Required action:
Everything from the line with "orange tile G7:J7" through the last line of the data below should be copied exactly, apart from the pictures.

(Input records Opens)

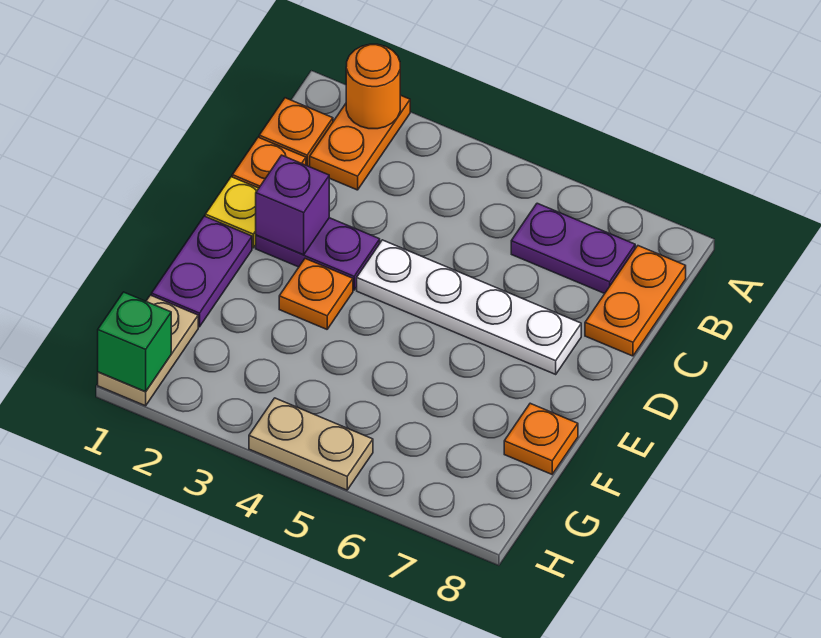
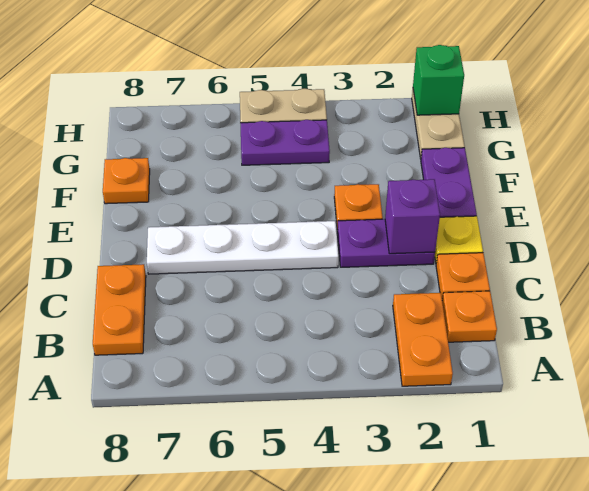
orange round brick A2 level 2 -> none
purple plate B6:B7 level 1 -> purple plate G4:G5 level 1

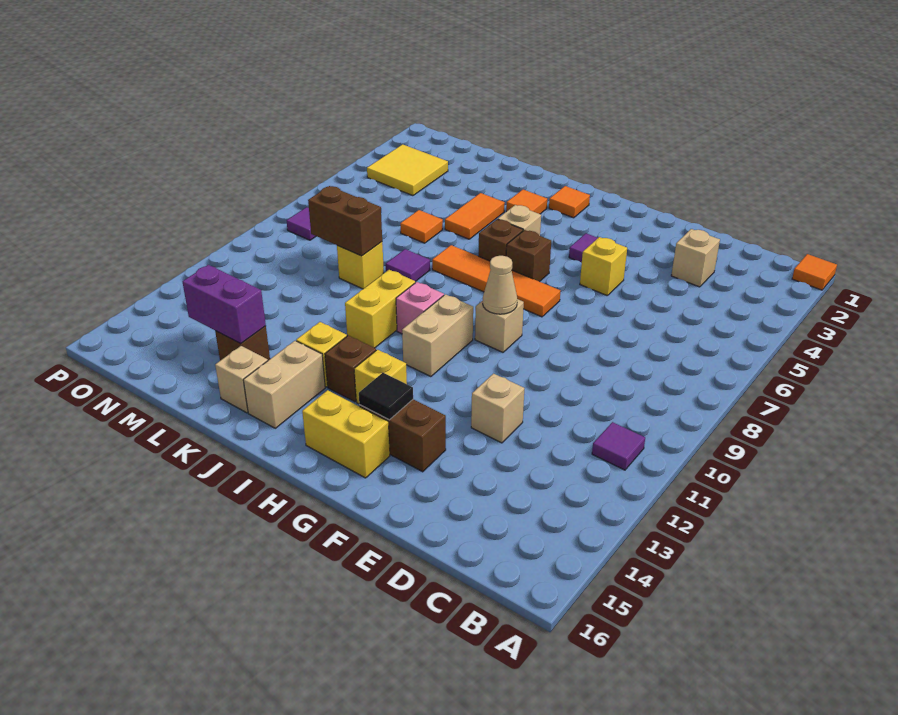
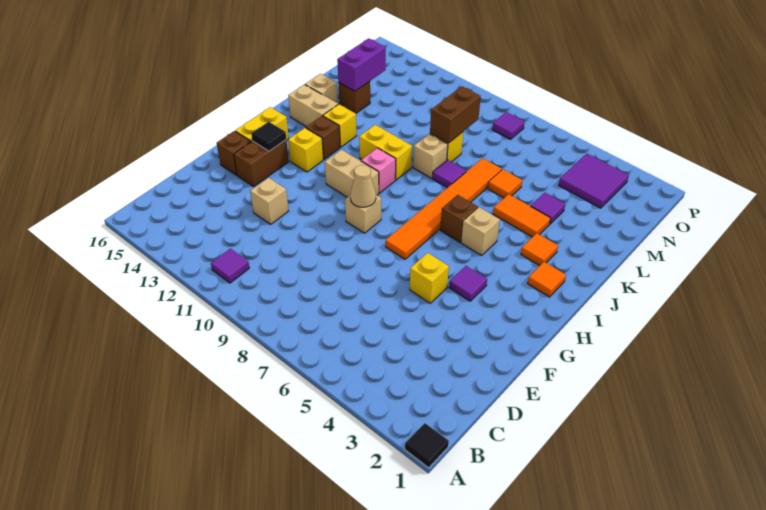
orange tile A1 level 1 -> black tile A1 level 1
tan brick D3 level 1 -> tan brick K9 level 1
orange tile G7:J7 level 1 -> orange tile G7:L7 level 1
brown brick H6 level 1 -> brown brick F15 level 1
none -> purple tile L4 level 1
yellow tile N3:O4 level 1 -> purple tile N3:O4 level 1

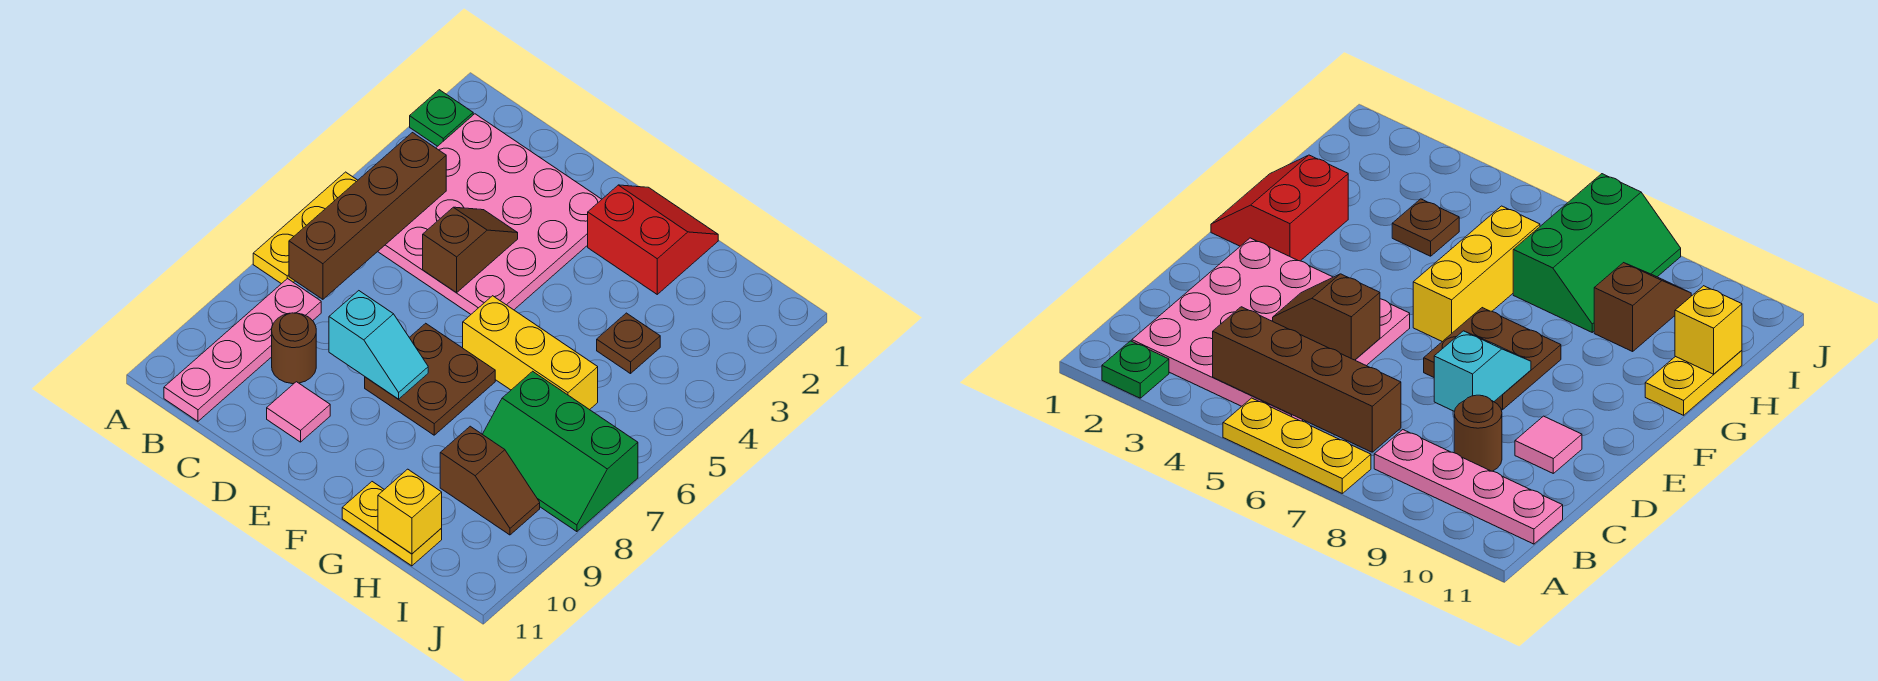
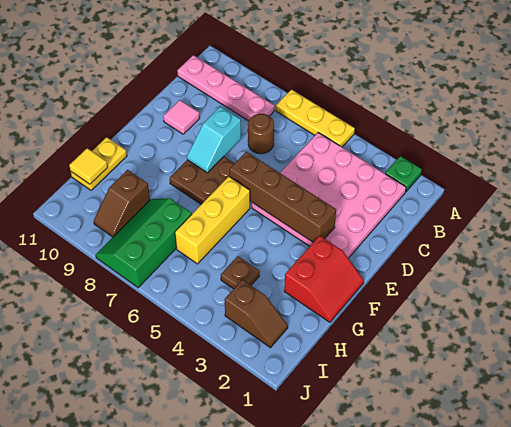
brown brick B4:B7 level 2 -> brown brick E3:E6 level 2
brown round brick C9 level 1 -> brown round brick C7 level 1
brown slope D4:D5 level 2 top 5 -> brown slope I2:I3 level 1 top 3
yellow brick H11 level 2 -> yellow tile H11 level 2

(Input records Closes)

Written answer:
orange tile G7:J7 level 1 -> orange tile G7:L7 level 1
brown brick H6 level 1 -> brown brick F15 level 1
none -> purple tile L4 level 1
yellow tile N3:O4 level 1 -> purple tile N3:O4 level 1

brown brick B4:B7 level 2 -> brown brick E3:E6 level 2
brown round brick C9 level 1 -> brown round brick C7 level 1
brown slope D4:D5 level 2 top 5 -> brown slope I2:I3 level 1 top 3
yellow brick H11 level 2 -> yellow tile H11 level 2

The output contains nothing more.